_The problem_
Show all lines from the data that include the word "GATE".

○ ○ ○ ○ ○ ○ ○

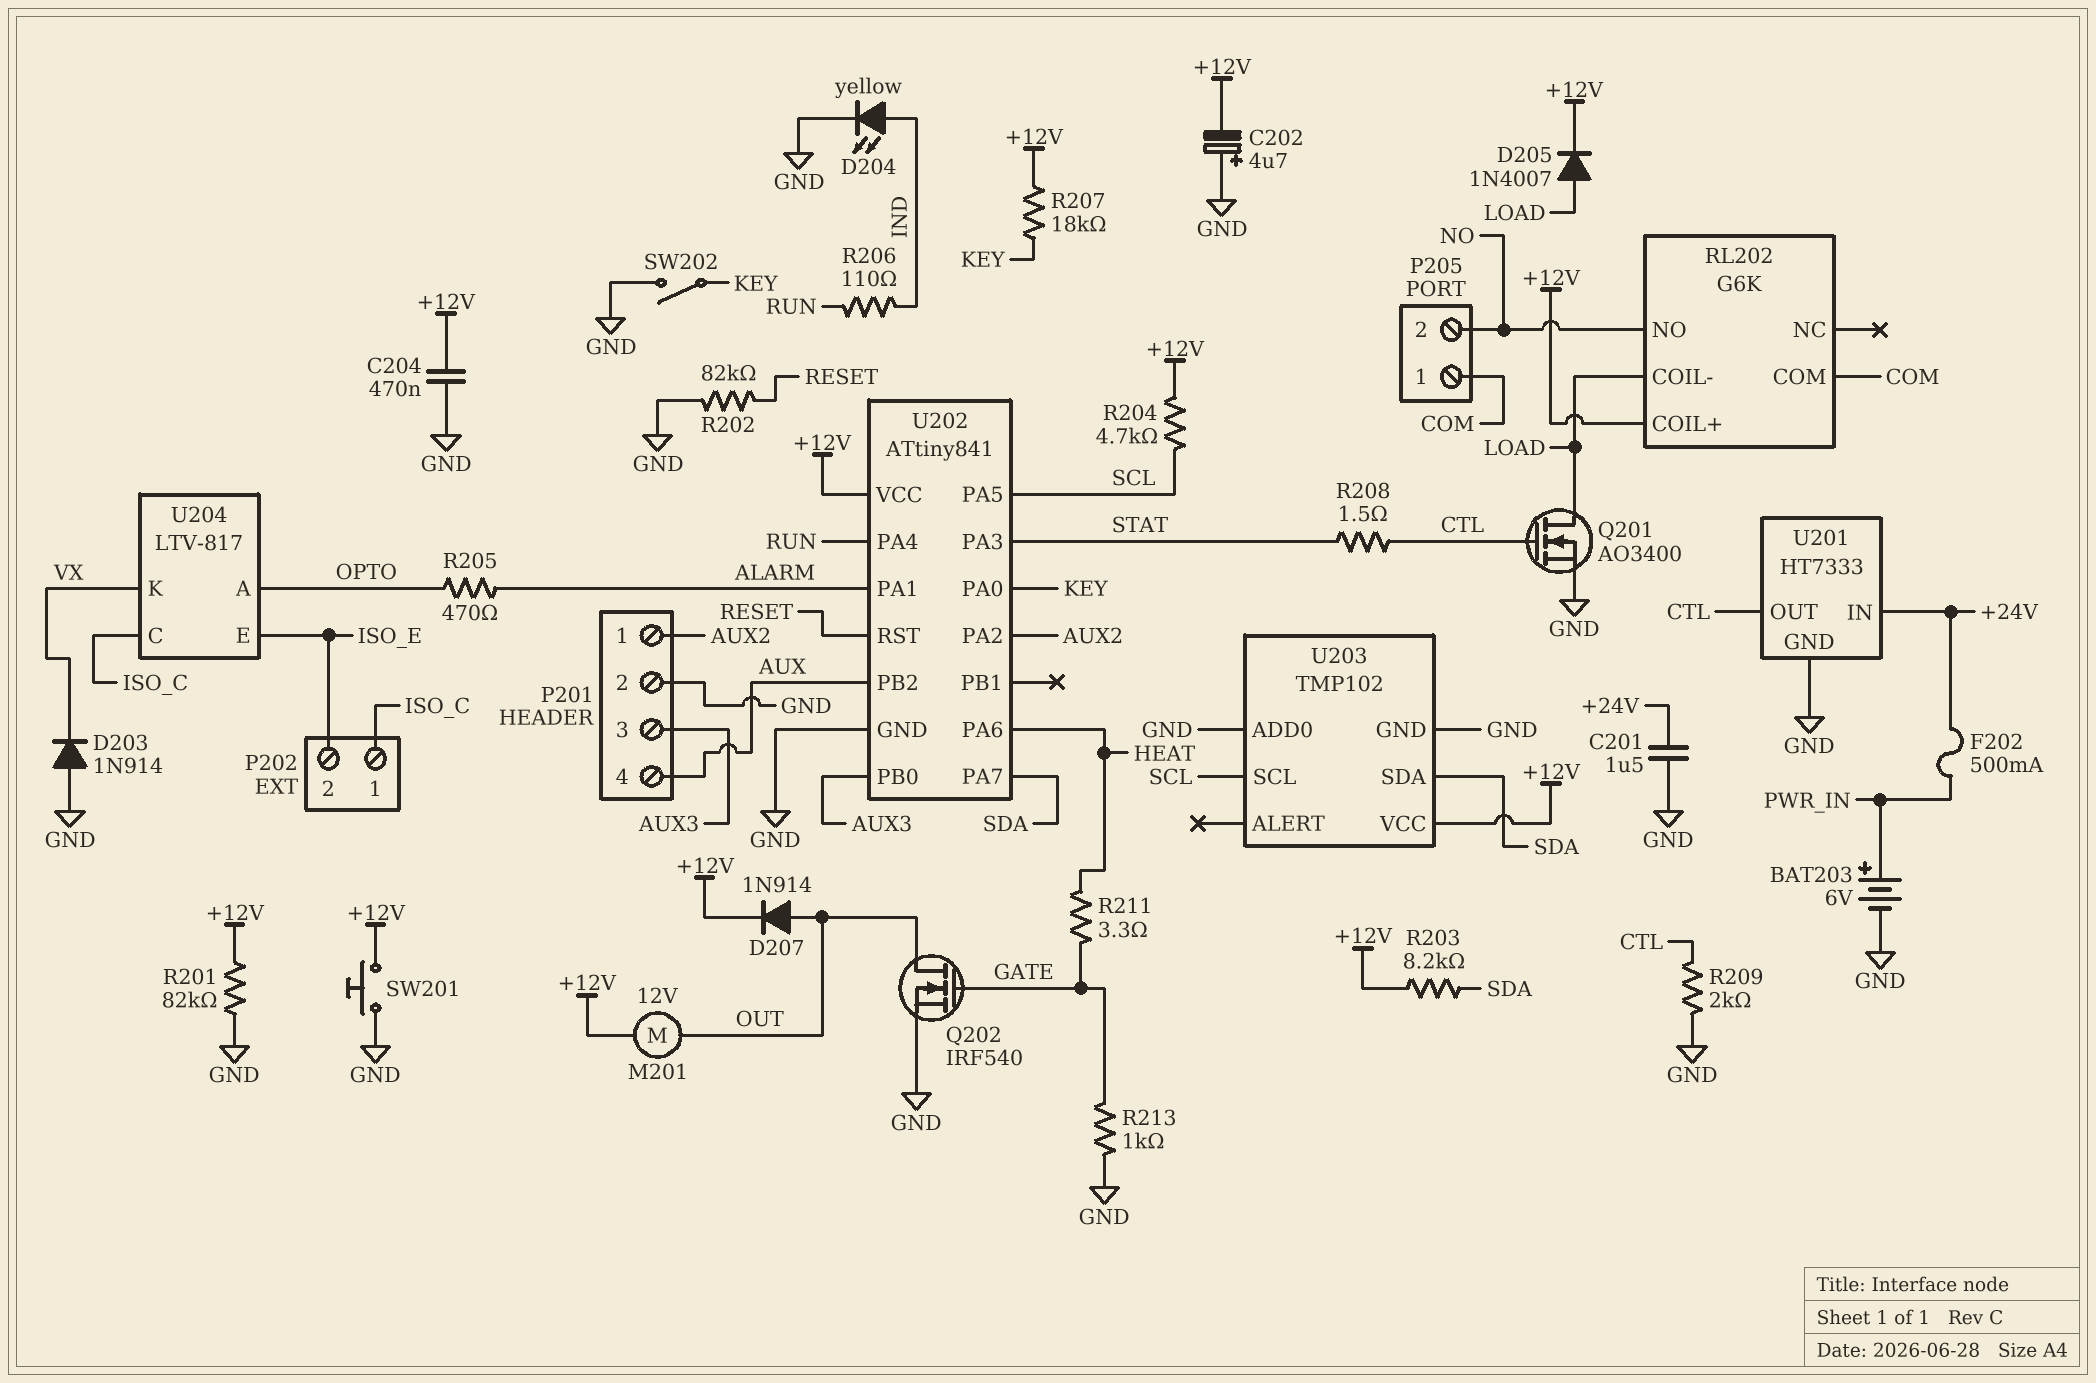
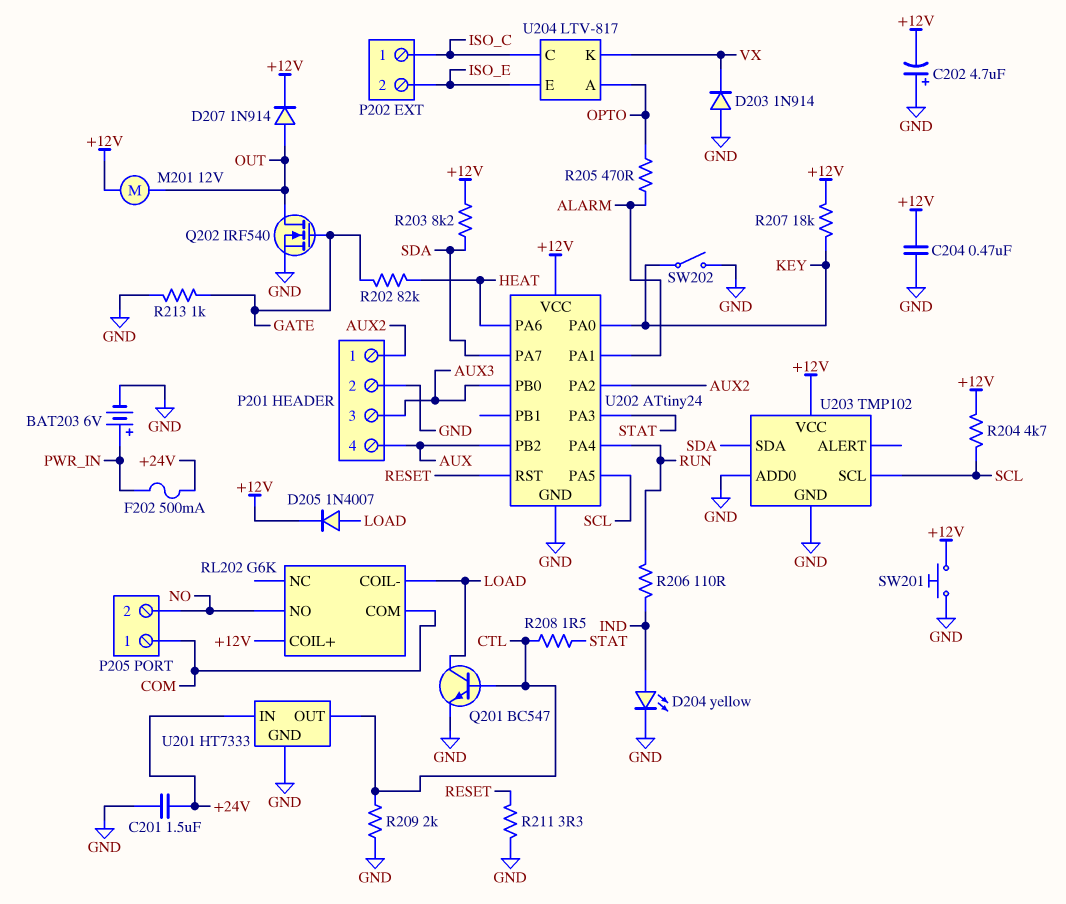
Q201: NMOS AO3400 (G CTL, D LOAD, S GND) -> NPN BC547 (B CTL, C LOAD, E GND)
R201: 82k (+12V, GND) -> none
R202: 82k (GND, RESET) -> 82k (GATE, HEAT)
R211: 3.3 (GATE, HEAT) -> 3.3 (GND, RESET)
U202: ATtiny841 -> ATtiny24

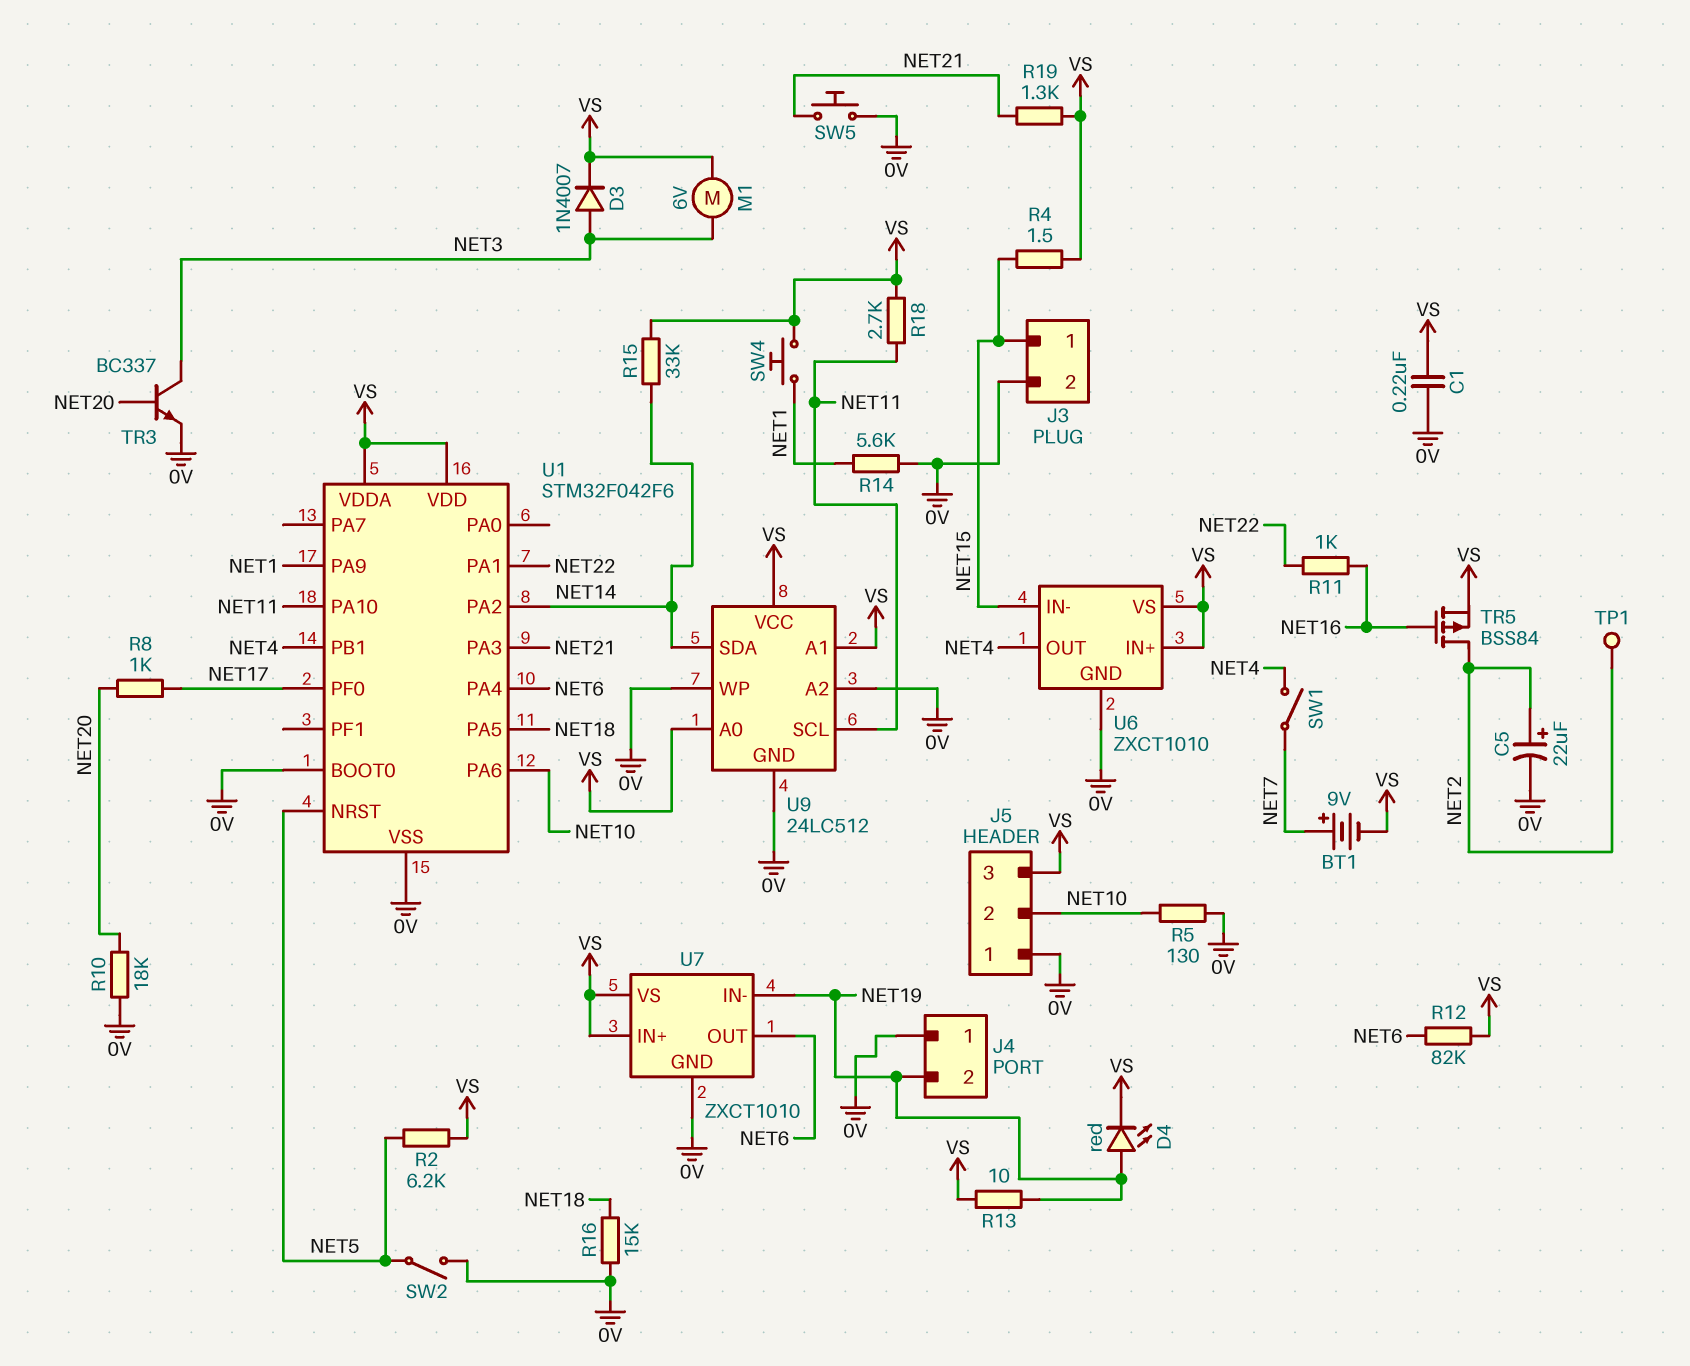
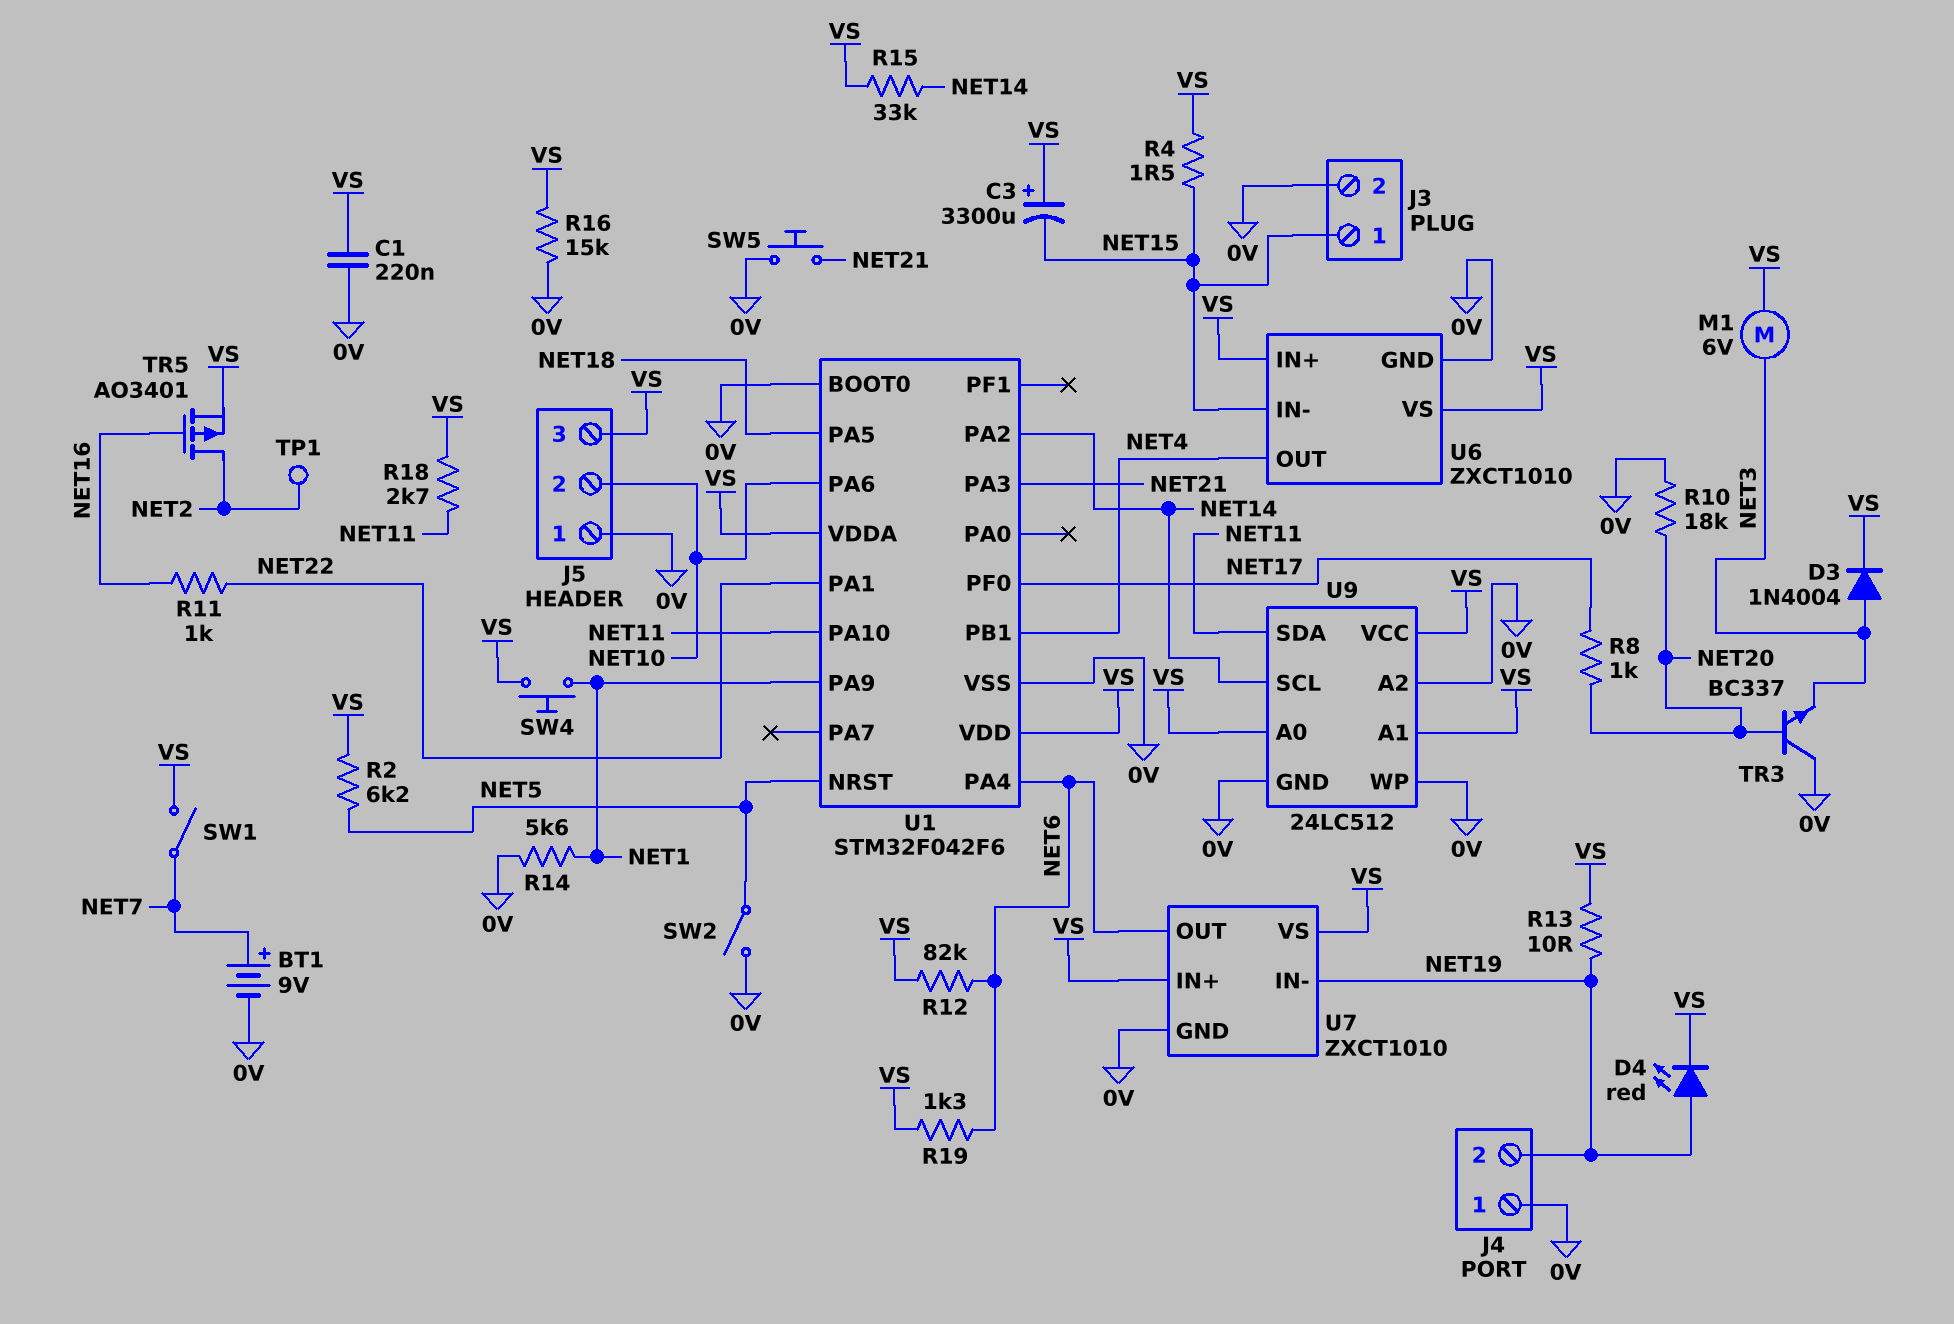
BT1: 9V (plus NET7, minus VS) -> 9V (plus NET7, minus 0V)
C3: none -> 3300uF (plus VS, minus NET15)
C5: 22uF (plus NET2, minus 0V) -> none
D3: diode 1N4007 (A NET3, K VS) -> diode 1N4004 (A NET3, K VS)
R5: 130 (0V, NET10) -> none
R16: 15k (0V, NET18) -> 15k (0V, VS)
R19: 1.3k (NET21, VS) -> 1.3k (NET6, VS)
SW1: switch (NET4, NET7) -> switch (NET7, VS)
TR3: NPN BC337 (B NET20, C NET3, E 0V) -> NPN BC337 (B NET20, C 0V, E NET3)
TR5: PMOS BSS84 (G NET16, D NET2, S VS) -> PMOS AO3401 (G NET16, D NET2, S VS)
U9 pin SCL: NET11 -> NET14
U9 pin SDA: NET14 -> NET11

○ ○ ○ ○ ○ ○ ○

_Output for this task_
R202: 82k (GND, RESET) -> 82k (GATE, HEAT)
R211: 3.3 (GATE, HEAT) -> 3.3 (GND, RESET)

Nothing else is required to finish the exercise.